**To do:**
Copy the records below exactly, omitting any pictures they contain.

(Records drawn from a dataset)
▬▬▬▬▬▬
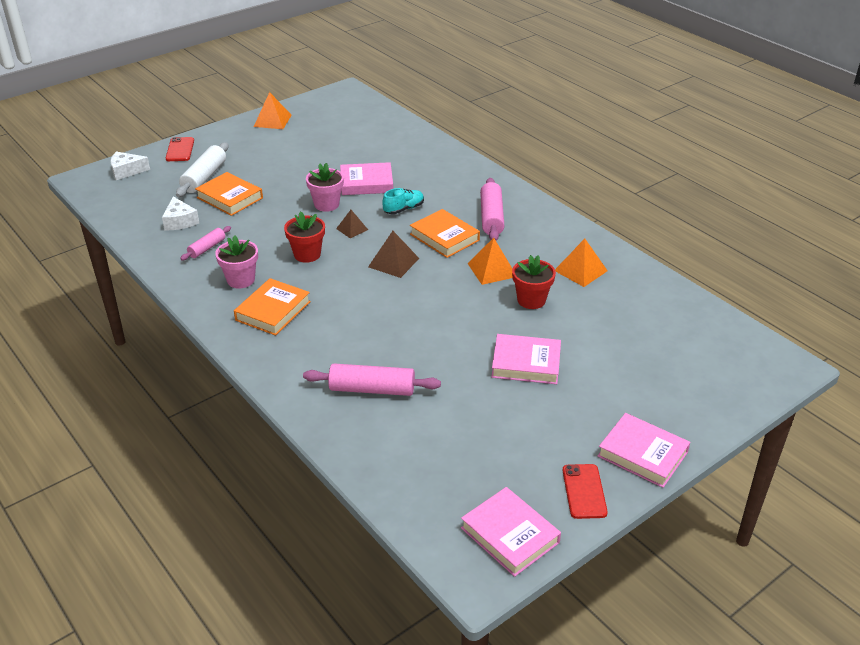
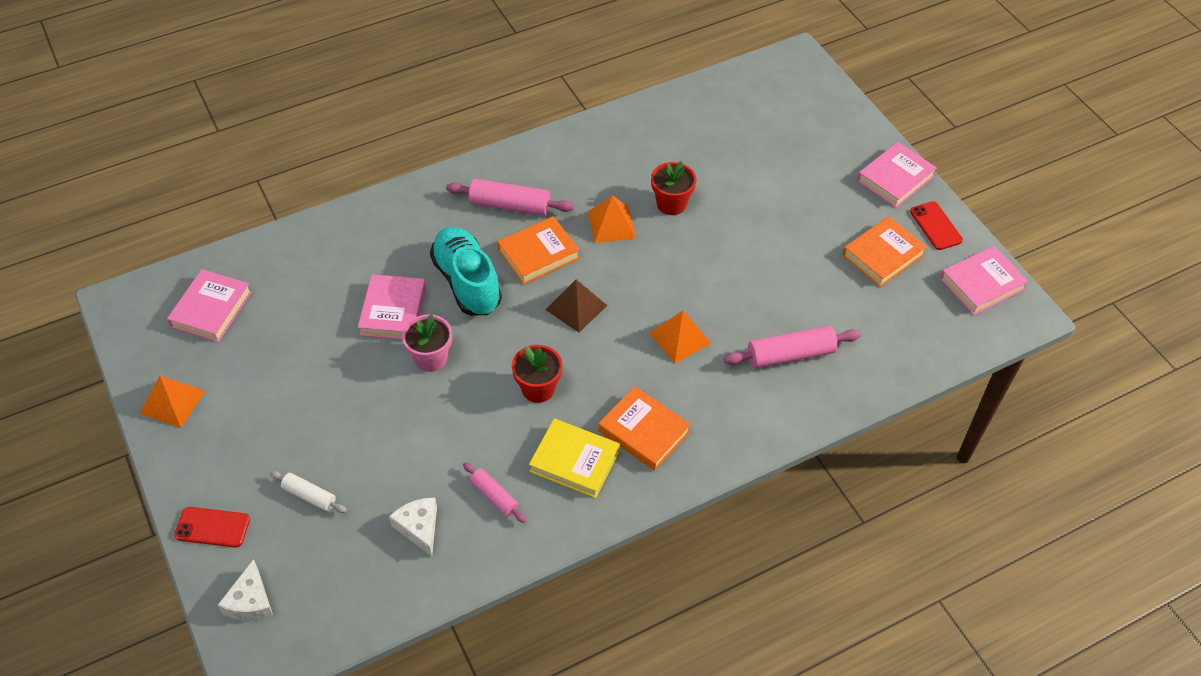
camera: 80 degrees left, 15 degrees up
(180, 221) = (419, 528): white cheese -> white cheese turned 105 degrees counterclockwise
(204, 177) = (309, 496): white rolling pin -> white rolling pin, size x0.59
(230, 198) = (377, 466): orange book -> orange book (883, 255)
(241, 280) = (574, 461): pink flower pot -> yellow book
(352, 229) = (495, 338): brown pyramid -> none
(372, 389) = (790, 354): pink rolling pin -> pink rolling pin turned 60 degrees clockwise
(403, 209) = (467, 282): turquoise shoe -> turquoise shoe, size x1.94
(526, 363) = (768, 229): pink book -> pink book (211, 309)
(581, 270) = (630, 155): orange pyramid -> orange pyramid (679, 338)
(584, 491) = (935, 226): red phone -> red phone turned 60 degrees clockwise

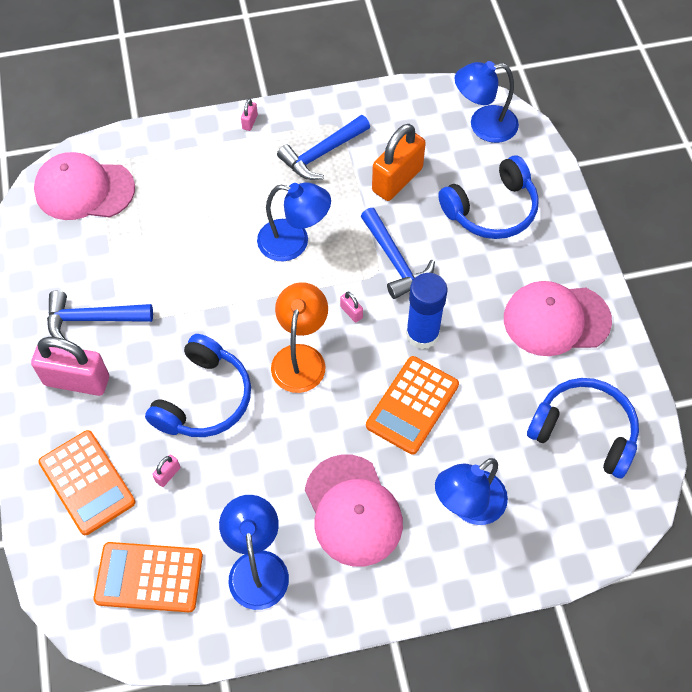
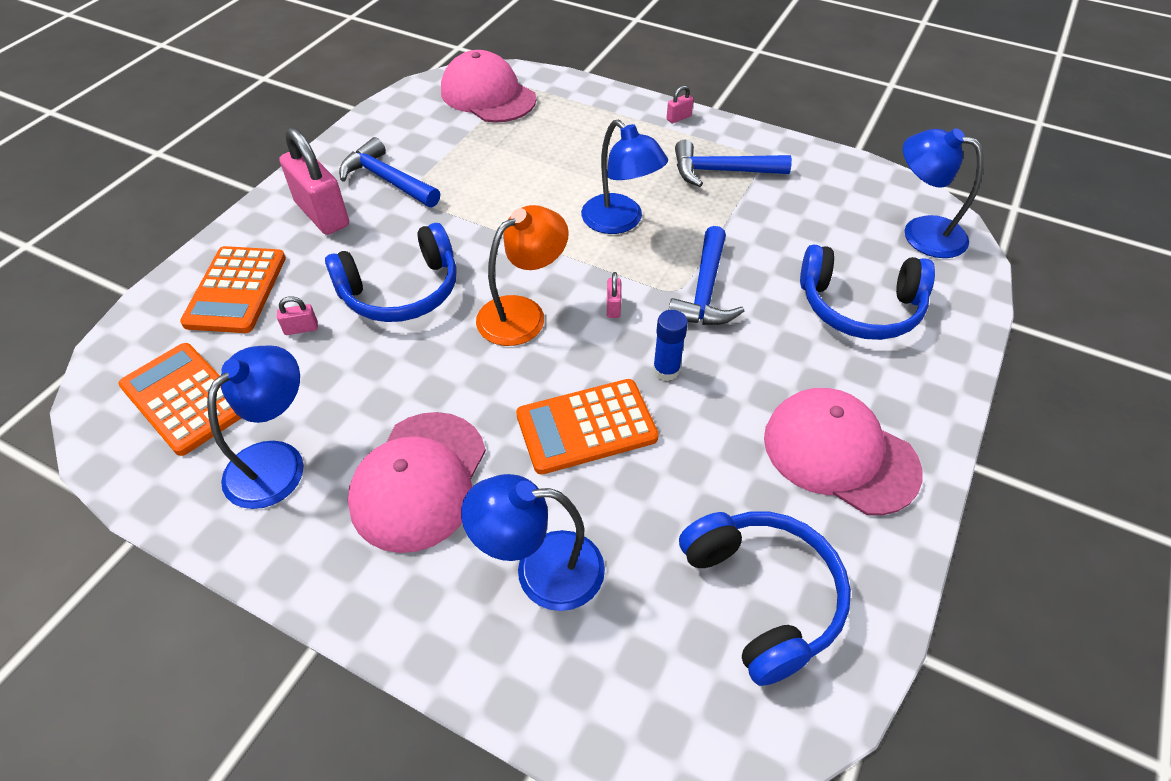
camera: 40 degrees right, 10 degrees down
(397, 180) = (777, 228): orange padlock -> none
(422, 334) = (666, 370): blue glue stick -> blue glue stick, size x0.61

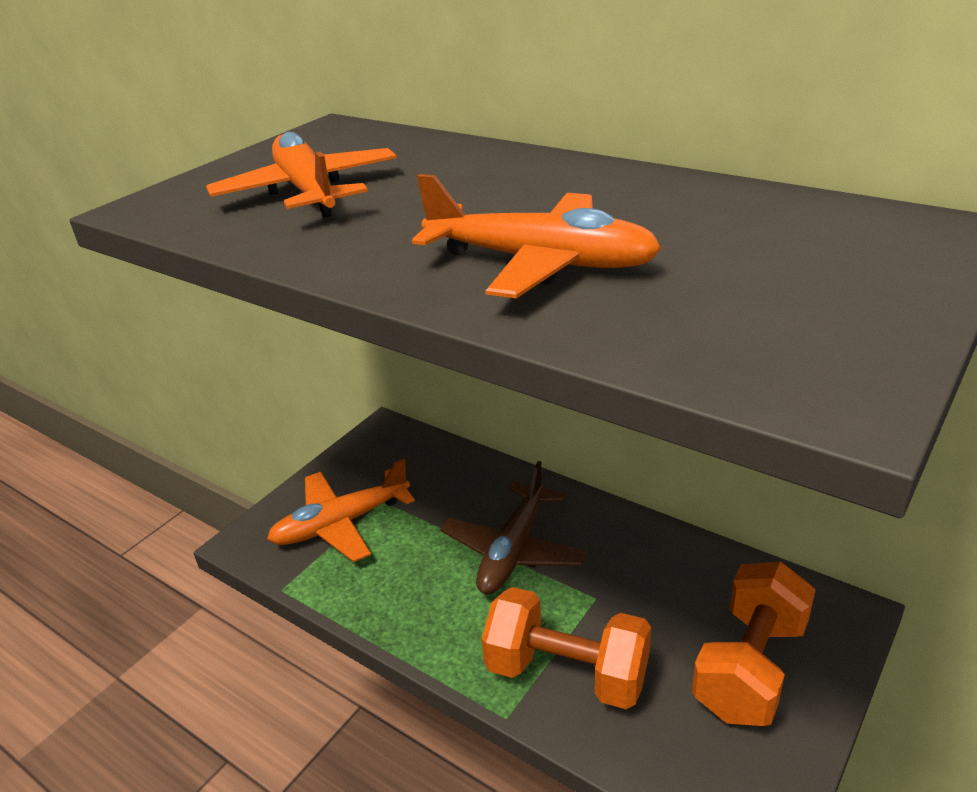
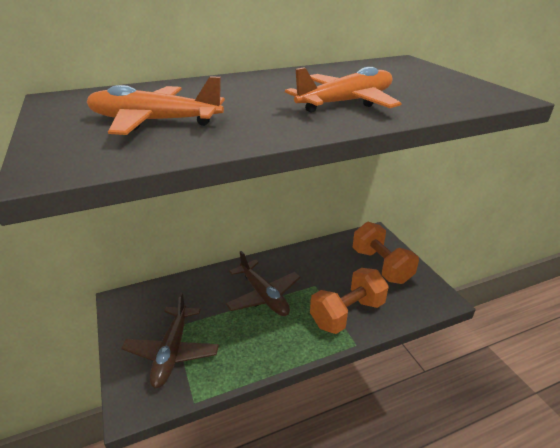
camera: 60 degrees left, 0 degrees up
(341, 524) = (172, 352): orange plane -> brown plane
▬▬▬▬▬▬
**Answer to the problem:**
camera: 80 degrees left, 15 degrees up
(180, 221) = (419, 528): white cheese -> white cheese turned 105 degrees counterclockwise
(204, 177) = (309, 496): white rolling pin -> white rolling pin, size x0.59
(230, 198) = (377, 466): orange book -> orange book (883, 255)
(241, 280) = (574, 461): pink flower pot -> yellow book
(352, 229) = (495, 338): brown pyramid -> none
(372, 389) = (790, 354): pink rolling pin -> pink rolling pin turned 60 degrees clockwise
(403, 209) = (467, 282): turquoise shoe -> turquoise shoe, size x1.94
(526, 363) = (768, 229): pink book -> pink book (211, 309)
(581, 270) = (630, 155): orange pyramid -> orange pyramid (679, 338)
(584, 491) = (935, 226): red phone -> red phone turned 60 degrees clockwise

camera: 40 degrees right, 10 degrees down
(397, 180) = (777, 228): orange padlock -> none
(422, 334) = (666, 370): blue glue stick -> blue glue stick, size x0.61

camera: 60 degrees left, 0 degrees up
(341, 524) = (172, 352): orange plane -> brown plane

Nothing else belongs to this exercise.